- Goal of the exercise
Please count the lines in the material below that include "right". Reply with the number alone.

- Provided entries
- - - -

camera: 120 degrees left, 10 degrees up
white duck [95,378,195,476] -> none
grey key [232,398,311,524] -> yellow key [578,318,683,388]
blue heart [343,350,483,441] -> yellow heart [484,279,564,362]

- - - -

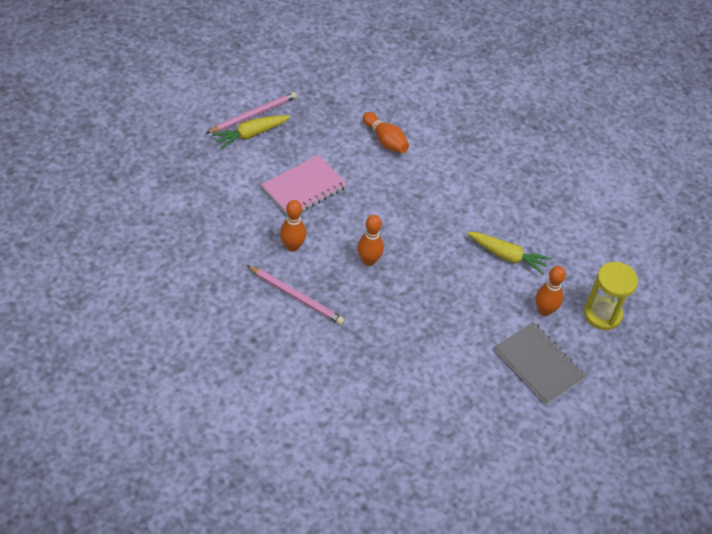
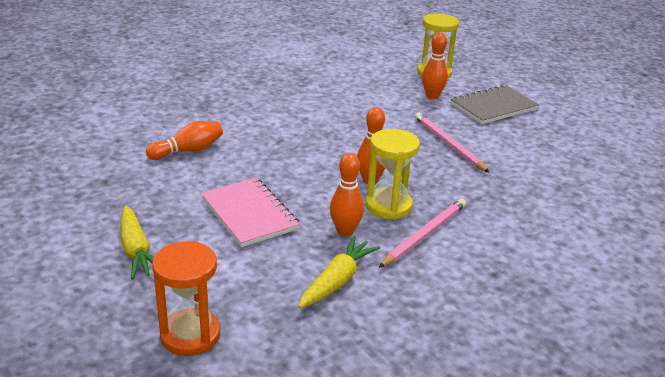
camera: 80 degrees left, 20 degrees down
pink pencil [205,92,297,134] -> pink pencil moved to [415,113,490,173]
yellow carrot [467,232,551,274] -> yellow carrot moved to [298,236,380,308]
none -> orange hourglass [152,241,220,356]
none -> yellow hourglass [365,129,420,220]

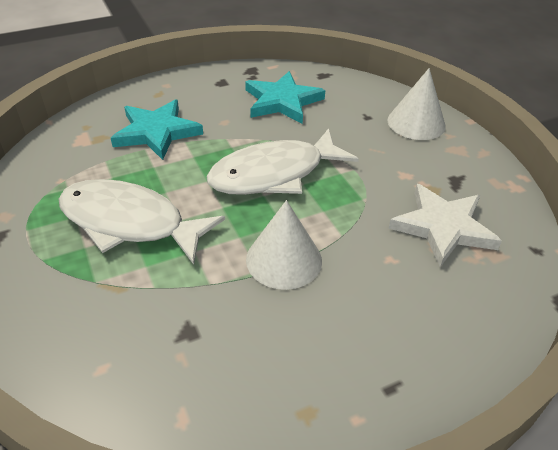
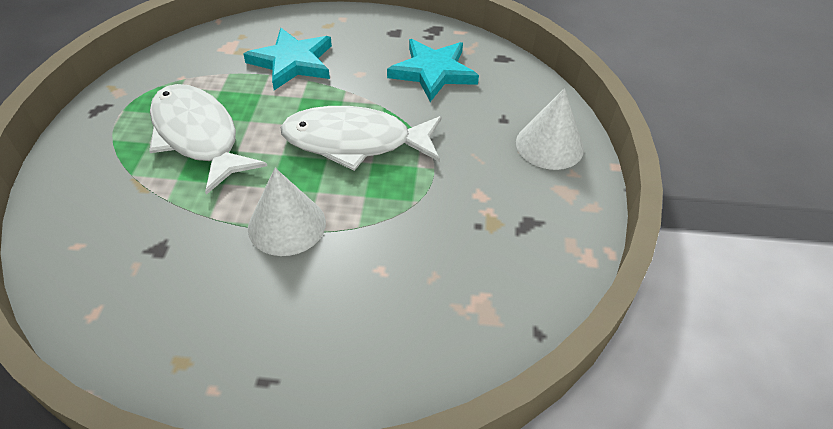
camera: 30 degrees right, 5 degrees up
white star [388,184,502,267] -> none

- - - -

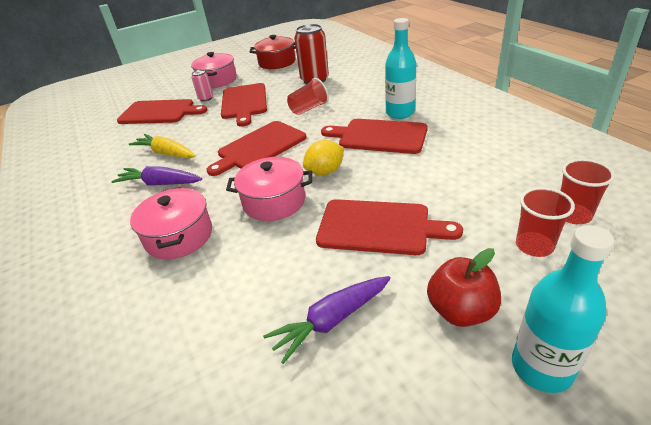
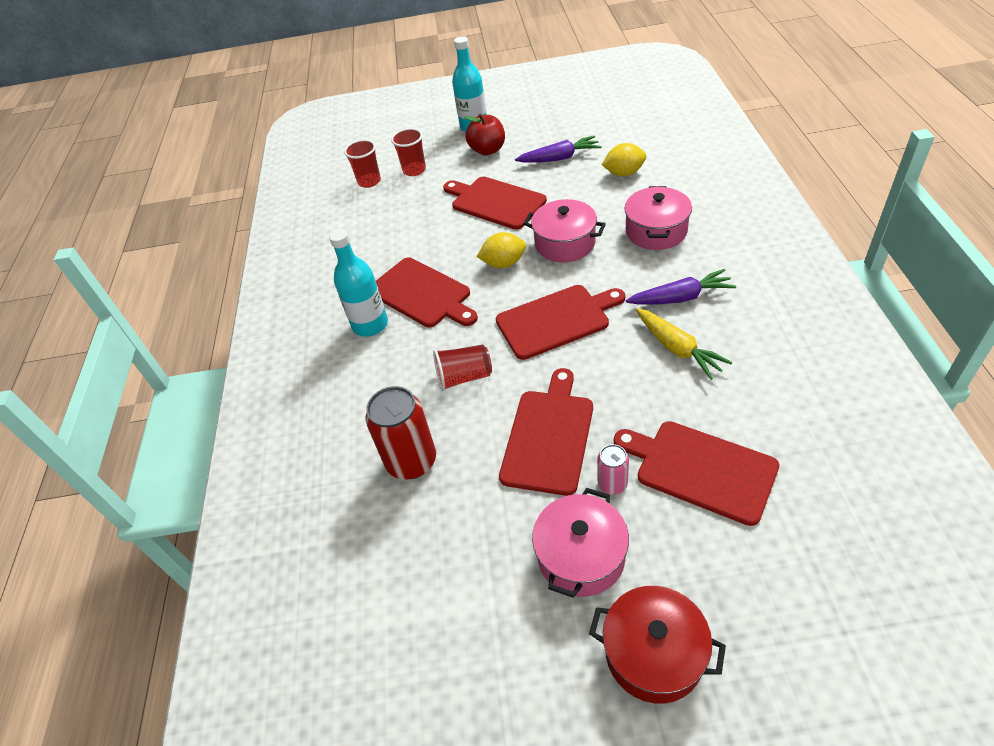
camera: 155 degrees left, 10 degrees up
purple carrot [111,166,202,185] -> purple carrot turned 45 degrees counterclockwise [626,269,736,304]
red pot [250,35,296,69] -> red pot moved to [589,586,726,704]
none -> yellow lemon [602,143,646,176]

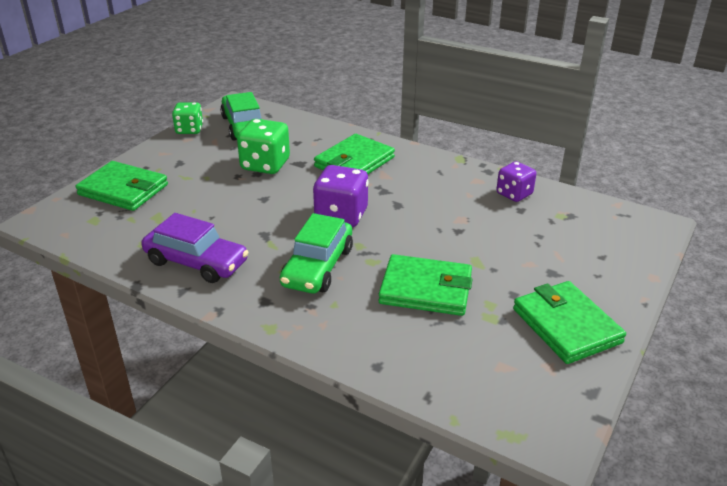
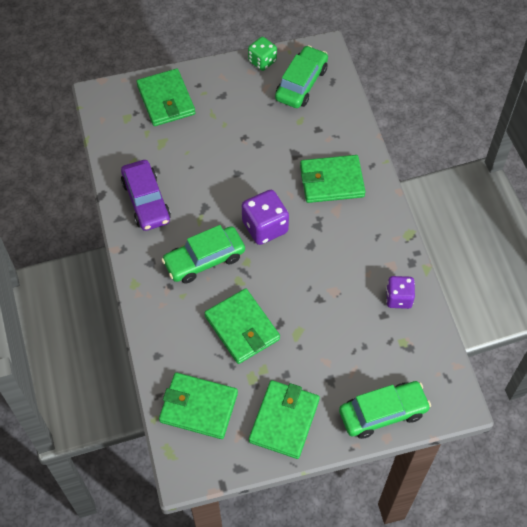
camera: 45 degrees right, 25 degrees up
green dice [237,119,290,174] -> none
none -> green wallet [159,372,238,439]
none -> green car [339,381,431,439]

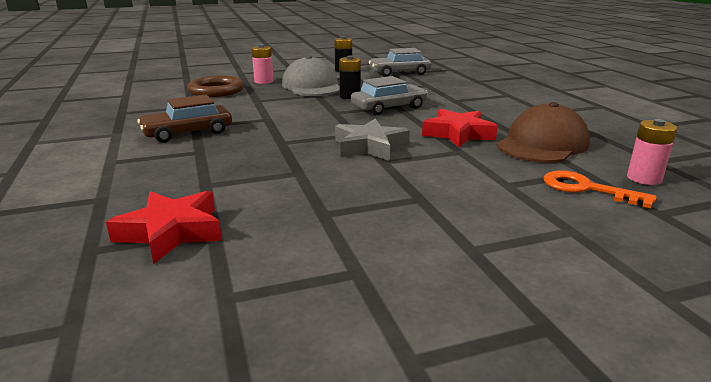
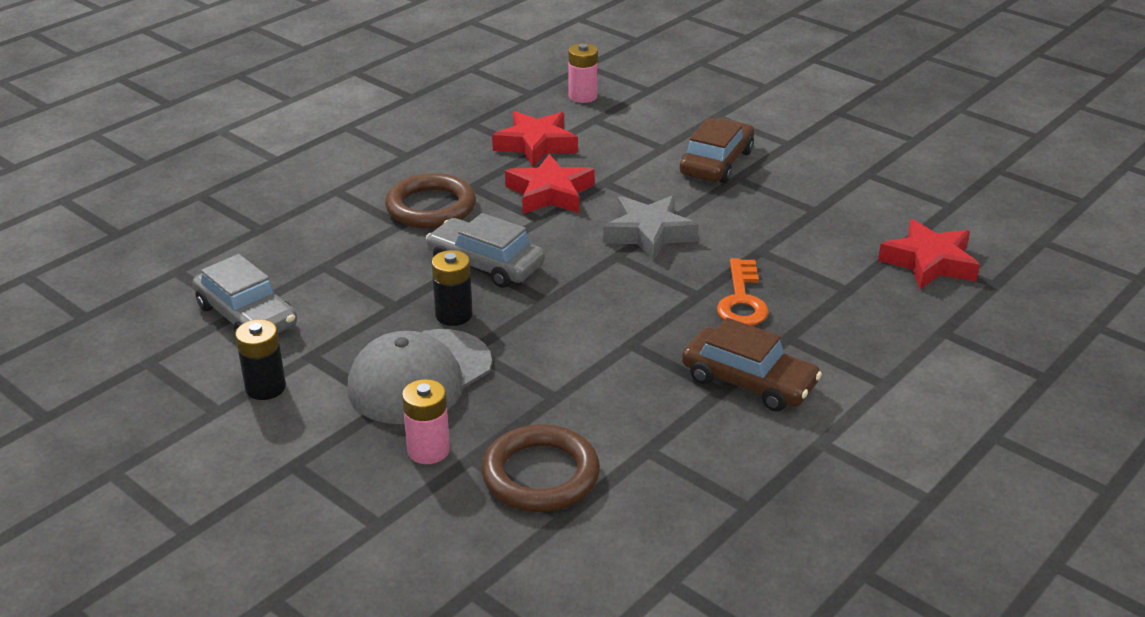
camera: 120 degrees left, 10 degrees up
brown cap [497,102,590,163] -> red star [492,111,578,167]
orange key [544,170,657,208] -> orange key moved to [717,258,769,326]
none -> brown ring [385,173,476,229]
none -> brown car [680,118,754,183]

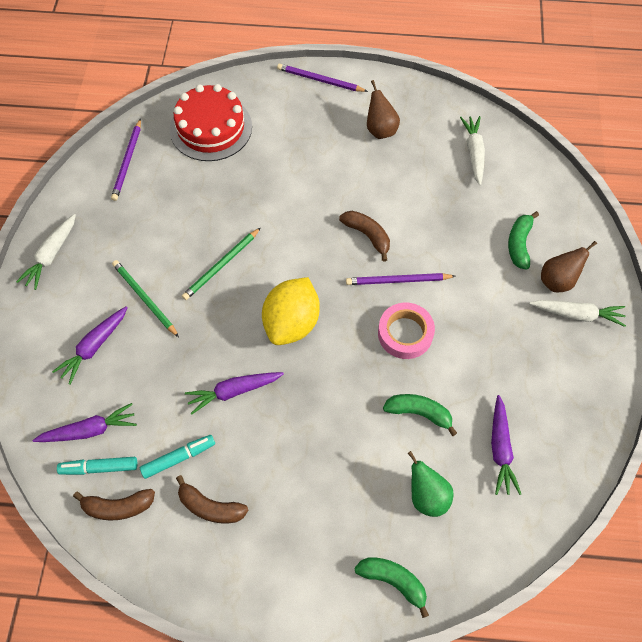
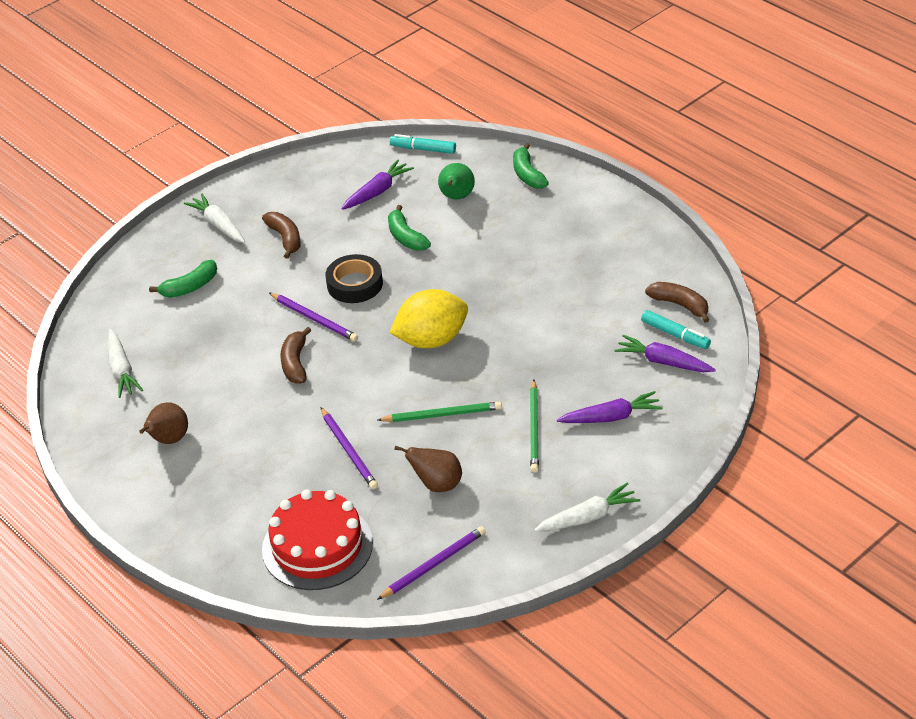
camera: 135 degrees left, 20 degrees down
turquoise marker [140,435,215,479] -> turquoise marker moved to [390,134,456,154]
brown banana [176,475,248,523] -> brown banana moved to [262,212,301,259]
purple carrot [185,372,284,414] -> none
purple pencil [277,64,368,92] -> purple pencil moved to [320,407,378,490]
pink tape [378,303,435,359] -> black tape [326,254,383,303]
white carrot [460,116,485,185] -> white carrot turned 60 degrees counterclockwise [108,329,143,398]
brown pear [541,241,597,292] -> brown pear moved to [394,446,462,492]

- - - -

- Output for this exercise
2